BEGIN EXERCISE DATA
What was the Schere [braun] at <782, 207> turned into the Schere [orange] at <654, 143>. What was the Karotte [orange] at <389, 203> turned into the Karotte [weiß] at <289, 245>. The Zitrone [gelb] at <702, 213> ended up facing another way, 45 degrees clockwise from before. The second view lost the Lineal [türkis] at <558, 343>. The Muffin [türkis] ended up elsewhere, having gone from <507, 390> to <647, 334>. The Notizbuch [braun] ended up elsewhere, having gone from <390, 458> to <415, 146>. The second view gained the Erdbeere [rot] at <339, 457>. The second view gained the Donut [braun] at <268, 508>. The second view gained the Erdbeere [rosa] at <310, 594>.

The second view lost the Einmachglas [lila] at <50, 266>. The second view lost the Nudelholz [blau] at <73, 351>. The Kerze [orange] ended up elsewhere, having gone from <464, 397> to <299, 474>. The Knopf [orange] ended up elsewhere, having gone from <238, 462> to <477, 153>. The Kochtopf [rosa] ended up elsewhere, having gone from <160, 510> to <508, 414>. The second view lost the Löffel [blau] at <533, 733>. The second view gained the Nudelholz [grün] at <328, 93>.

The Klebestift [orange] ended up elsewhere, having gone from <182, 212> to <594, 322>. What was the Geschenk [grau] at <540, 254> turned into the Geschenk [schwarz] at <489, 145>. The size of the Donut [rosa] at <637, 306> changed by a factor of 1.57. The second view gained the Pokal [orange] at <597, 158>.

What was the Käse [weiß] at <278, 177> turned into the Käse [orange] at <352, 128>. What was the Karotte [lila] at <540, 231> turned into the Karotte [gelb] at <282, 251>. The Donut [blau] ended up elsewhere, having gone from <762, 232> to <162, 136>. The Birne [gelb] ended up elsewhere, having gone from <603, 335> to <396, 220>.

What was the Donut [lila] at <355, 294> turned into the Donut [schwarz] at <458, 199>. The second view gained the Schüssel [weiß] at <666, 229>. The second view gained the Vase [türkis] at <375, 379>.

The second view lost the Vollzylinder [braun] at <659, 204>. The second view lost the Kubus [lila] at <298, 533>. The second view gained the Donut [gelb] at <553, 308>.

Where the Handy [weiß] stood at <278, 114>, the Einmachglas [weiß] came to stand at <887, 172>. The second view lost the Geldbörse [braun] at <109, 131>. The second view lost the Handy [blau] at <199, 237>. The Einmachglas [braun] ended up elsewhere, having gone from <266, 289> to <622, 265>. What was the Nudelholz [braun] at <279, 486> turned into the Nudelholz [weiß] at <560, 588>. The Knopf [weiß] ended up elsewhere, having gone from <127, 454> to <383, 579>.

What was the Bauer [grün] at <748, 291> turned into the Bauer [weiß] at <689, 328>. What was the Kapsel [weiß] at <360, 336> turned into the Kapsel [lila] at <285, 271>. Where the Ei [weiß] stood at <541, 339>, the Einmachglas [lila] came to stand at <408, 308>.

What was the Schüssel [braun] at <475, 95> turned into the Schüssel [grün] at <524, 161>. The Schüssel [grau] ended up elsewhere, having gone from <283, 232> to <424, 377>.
END EXERCISE DATA
● **YOUR INSTRUCTIONS**
Repeat every entry exactly. Nothing may be dropped.

● **THE ANSWER**
What was the Schere [braun] at <782, 207> turned into the Schere [orange] at <654, 143>. What was the Karotte [orange] at <389, 203> turned into the Karotte [weiß] at <289, 245>. The Zitrone [gelb] at <702, 213> ended up facing another way, 45 degrees clockwise from before. The second view lost the Lineal [türkis] at <558, 343>. The Muffin [türkis] ended up elsewhere, having gone from <507, 390> to <647, 334>. The Notizbuch [braun] ended up elsewhere, having gone from <390, 458> to <415, 146>. The second view gained the Erdbeere [rot] at <339, 457>. The second view gained the Donut [braun] at <268, 508>. The second view gained the Erdbeere [rosa] at <310, 594>.

The second view lost the Einmachglas [lila] at <50, 266>. The second view lost the Nudelholz [blau] at <73, 351>. The Kerze [orange] ended up elsewhere, having gone from <464, 397> to <299, 474>. The Knopf [orange] ended up elsewhere, having gone from <238, 462> to <477, 153>. The Kochtopf [rosa] ended up elsewhere, having gone from <160, 510> to <508, 414>. The second view lost the Löffel [blau] at <533, 733>. The second view gained the Nudelholz [grün] at <328, 93>.

The Klebestift [orange] ended up elsewhere, having gone from <182, 212> to <594, 322>. What was the Geschenk [grau] at <540, 254> turned into the Geschenk [schwarz] at <489, 145>. The size of the Donut [rosa] at <637, 306> changed by a factor of 1.57. The second view gained the Pokal [orange] at <597, 158>.

What was the Käse [weiß] at <278, 177> turned into the Käse [orange] at <352, 128>. What was the Karotte [lila] at <540, 231> turned into the Karotte [gelb] at <282, 251>. The Donut [blau] ended up elsewhere, having gone from <762, 232> to <162, 136>. The Birne [gelb] ended up elsewhere, having gone from <603, 335> to <396, 220>.

What was the Donut [lila] at <355, 294> turned into the Donut [schwarz] at <458, 199>. The second view gained the Schüssel [weiß] at <666, 229>. The second view gained the Vase [türkis] at <375, 379>.

The second view lost the Vollzylinder [braun] at <659, 204>. The second view lost the Kubus [lila] at <298, 533>. The second view gained the Donut [gelb] at <553, 308>.

Where the Handy [weiß] stood at <278, 114>, the Einmachglas [weiß] came to stand at <887, 172>. The second view lost the Geldbörse [braun] at <109, 131>. The second view lost the Handy [blau] at <199, 237>. The Einmachglas [braun] ended up elsewhere, having gone from <266, 289> to <622, 265>. What was the Nudelholz [braun] at <279, 486> turned into the Nudelholz [weiß] at <560, 588>. The Knopf [weiß] ended up elsewhere, having gone from <127, 454> to <383, 579>.

What was the Bauer [grün] at <748, 291> turned into the Bauer [weiß] at <689, 328>. What was the Kapsel [weiß] at <360, 336> turned into the Kapsel [lila] at <285, 271>. Where the Ei [weiß] stood at <541, 339>, the Einmachglas [lila] came to stand at <408, 308>.

What was the Schüssel [braun] at <475, 95> turned into the Schüssel [grün] at <524, 161>. The Schüssel [grau] ended up elsewhere, having gone from <283, 232> to <424, 377>.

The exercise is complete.